◆ **What the task asks**: Please check every line of the listing for "bulb" and copy each line where it is found.

──────── Material supplied

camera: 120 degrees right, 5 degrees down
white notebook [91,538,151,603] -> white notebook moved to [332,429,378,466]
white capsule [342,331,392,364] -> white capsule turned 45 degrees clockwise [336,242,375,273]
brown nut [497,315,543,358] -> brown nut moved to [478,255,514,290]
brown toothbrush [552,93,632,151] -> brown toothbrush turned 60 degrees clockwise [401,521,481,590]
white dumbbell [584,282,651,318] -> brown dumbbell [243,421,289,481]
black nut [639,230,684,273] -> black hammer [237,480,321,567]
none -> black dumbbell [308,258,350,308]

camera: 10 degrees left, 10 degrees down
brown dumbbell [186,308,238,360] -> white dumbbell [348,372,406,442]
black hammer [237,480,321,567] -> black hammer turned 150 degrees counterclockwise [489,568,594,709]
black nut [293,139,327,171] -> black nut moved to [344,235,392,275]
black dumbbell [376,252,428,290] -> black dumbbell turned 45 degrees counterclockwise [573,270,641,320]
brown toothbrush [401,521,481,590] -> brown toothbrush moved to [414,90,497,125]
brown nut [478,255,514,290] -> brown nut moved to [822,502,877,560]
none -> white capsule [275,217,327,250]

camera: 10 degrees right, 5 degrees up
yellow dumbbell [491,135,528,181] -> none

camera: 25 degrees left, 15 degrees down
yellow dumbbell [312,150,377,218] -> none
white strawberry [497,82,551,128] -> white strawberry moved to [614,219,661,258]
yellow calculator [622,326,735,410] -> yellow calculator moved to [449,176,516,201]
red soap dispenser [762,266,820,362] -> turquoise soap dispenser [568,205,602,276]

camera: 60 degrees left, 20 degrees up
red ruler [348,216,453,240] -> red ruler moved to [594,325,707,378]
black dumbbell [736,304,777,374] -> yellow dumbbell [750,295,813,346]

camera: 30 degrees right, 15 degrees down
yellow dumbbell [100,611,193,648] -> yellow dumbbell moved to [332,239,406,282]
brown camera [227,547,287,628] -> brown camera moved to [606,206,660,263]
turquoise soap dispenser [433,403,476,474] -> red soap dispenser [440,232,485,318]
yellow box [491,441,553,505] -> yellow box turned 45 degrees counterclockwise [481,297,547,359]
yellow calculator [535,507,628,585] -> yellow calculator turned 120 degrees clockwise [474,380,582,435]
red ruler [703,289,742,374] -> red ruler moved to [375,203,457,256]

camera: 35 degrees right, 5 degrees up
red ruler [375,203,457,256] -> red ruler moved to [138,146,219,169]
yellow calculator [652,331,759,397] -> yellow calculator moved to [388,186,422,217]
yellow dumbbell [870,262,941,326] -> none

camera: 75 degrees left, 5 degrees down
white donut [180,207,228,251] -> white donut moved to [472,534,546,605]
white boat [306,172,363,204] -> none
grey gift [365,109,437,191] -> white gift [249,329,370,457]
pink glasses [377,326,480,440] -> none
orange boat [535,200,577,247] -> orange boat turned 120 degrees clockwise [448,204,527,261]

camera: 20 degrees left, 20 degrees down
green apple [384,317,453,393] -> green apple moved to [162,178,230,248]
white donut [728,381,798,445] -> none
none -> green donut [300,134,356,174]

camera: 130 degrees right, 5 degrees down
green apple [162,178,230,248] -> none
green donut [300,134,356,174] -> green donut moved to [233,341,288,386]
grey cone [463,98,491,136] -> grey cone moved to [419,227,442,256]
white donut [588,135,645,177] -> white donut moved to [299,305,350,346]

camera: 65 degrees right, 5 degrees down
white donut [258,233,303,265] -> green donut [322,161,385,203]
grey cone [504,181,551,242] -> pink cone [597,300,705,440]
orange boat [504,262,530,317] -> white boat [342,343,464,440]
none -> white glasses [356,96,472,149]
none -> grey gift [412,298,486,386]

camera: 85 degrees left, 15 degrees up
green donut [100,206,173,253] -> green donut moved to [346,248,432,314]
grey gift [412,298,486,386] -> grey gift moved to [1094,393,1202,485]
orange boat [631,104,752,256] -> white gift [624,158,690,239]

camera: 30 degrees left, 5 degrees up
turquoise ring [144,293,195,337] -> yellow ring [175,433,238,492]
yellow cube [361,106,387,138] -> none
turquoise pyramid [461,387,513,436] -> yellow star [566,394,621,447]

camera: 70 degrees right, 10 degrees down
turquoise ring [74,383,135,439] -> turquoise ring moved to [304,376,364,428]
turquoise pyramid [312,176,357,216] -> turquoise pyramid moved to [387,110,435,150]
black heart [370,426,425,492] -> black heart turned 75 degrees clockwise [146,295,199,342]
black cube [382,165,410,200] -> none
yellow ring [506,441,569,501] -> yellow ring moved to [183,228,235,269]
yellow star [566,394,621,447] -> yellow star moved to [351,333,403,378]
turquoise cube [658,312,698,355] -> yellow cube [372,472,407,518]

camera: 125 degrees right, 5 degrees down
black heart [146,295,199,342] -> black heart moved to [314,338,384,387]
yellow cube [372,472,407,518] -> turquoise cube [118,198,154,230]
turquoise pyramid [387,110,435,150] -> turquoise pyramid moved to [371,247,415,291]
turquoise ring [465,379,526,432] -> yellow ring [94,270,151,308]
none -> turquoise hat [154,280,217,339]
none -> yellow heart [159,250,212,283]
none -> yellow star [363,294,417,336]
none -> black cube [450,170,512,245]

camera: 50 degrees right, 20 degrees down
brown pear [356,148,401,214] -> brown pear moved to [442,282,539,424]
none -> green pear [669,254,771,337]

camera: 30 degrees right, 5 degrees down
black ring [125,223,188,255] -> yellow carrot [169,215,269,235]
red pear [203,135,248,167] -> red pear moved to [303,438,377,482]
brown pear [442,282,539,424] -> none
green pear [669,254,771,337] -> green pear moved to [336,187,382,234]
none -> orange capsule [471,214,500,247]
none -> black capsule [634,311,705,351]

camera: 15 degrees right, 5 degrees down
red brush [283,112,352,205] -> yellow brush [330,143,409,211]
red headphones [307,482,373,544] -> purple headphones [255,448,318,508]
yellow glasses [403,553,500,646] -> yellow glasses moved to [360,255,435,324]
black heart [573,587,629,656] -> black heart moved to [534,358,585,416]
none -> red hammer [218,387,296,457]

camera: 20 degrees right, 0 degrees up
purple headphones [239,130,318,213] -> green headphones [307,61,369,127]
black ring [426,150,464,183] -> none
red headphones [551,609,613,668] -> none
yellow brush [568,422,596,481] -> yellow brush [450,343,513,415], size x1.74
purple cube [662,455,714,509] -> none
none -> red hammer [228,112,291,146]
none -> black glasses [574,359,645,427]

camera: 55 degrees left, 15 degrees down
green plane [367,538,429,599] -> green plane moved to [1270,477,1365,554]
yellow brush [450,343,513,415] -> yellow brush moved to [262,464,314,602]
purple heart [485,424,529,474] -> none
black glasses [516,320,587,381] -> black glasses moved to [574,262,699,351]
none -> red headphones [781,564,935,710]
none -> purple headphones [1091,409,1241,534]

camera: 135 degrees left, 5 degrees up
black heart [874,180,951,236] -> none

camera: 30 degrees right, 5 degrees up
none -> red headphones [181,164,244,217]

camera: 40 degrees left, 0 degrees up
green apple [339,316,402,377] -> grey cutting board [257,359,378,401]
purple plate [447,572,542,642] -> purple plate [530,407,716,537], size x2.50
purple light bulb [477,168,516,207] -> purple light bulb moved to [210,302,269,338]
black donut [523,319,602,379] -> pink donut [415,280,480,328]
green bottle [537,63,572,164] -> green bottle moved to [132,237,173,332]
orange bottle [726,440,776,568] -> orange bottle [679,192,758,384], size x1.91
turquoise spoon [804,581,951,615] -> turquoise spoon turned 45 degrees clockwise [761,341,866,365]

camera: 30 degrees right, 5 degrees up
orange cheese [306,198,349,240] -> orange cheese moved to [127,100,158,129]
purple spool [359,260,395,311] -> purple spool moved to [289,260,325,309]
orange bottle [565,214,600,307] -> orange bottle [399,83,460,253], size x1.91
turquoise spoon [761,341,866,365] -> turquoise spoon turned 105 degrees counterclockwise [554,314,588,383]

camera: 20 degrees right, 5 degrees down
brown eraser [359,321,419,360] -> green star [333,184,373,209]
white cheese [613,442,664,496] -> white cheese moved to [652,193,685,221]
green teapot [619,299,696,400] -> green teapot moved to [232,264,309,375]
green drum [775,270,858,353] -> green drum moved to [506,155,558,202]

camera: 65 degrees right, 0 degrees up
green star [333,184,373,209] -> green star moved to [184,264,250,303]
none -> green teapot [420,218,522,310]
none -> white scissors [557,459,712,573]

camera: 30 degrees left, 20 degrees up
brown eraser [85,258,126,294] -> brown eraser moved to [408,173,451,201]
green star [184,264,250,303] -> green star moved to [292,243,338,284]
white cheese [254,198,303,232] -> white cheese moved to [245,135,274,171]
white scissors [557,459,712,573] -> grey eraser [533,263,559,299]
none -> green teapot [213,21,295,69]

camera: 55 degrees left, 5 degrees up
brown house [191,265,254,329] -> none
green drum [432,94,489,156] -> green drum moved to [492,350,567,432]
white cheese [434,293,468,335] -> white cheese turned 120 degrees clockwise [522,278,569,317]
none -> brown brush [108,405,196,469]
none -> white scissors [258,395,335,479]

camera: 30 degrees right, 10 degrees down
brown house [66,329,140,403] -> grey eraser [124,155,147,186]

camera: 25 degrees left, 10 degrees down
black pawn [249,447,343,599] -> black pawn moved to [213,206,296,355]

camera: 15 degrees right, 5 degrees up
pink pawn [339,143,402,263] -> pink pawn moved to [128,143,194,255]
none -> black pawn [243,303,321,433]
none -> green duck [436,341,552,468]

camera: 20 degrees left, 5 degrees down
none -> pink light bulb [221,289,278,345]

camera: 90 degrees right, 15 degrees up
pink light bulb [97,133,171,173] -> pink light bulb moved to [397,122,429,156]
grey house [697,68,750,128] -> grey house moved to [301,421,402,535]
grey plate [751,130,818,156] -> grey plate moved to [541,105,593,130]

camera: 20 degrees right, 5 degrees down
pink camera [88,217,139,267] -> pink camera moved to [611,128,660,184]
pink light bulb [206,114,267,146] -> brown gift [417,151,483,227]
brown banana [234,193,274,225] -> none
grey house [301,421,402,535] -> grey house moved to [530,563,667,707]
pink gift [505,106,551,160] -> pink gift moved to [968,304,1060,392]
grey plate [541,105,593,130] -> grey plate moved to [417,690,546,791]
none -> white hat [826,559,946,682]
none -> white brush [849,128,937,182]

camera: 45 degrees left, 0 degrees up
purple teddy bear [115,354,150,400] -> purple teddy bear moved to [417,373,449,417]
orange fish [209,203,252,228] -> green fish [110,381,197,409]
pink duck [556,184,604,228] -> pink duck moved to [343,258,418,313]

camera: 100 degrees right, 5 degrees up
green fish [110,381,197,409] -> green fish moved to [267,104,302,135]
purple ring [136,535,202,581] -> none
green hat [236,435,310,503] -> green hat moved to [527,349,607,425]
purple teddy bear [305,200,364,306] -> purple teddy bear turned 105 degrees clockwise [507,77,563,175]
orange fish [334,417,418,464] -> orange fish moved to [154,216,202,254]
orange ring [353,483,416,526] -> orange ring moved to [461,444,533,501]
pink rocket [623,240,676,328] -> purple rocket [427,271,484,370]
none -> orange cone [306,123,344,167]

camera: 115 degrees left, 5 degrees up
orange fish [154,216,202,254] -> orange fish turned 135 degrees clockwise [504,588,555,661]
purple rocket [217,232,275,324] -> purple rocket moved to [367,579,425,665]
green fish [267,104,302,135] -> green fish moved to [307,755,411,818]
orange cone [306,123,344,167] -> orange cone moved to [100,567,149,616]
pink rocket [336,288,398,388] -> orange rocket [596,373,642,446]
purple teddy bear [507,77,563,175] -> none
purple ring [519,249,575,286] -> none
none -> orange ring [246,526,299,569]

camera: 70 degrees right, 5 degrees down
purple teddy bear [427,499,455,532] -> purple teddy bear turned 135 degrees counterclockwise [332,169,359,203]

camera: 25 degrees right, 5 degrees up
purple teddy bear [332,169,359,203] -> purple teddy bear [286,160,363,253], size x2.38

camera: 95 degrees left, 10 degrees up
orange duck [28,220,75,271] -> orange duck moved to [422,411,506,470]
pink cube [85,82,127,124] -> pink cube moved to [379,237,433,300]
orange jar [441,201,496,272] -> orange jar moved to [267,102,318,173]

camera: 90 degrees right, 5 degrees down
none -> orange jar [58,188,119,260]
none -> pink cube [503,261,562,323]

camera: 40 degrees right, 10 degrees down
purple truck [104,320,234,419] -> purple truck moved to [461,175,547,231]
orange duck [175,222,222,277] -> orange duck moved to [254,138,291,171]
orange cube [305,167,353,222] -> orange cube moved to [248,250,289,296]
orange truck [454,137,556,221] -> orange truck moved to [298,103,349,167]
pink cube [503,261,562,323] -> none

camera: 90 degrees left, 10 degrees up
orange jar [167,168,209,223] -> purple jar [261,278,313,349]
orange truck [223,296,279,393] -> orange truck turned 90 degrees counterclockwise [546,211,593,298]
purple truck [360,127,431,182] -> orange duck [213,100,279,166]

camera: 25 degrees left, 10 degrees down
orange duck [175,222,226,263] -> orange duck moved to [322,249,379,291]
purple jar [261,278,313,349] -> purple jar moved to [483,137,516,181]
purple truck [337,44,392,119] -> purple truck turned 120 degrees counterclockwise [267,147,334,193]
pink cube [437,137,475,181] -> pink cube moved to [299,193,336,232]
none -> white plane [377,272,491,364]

────────────────

◆ **Written response**:
purple light bulb [477,168,516,207] -> purple light bulb moved to [210,302,269,338]
none -> pink light bulb [221,289,278,345]
pink light bulb [97,133,171,173] -> pink light bulb moved to [397,122,429,156]
pink light bulb [206,114,267,146] -> brown gift [417,151,483,227]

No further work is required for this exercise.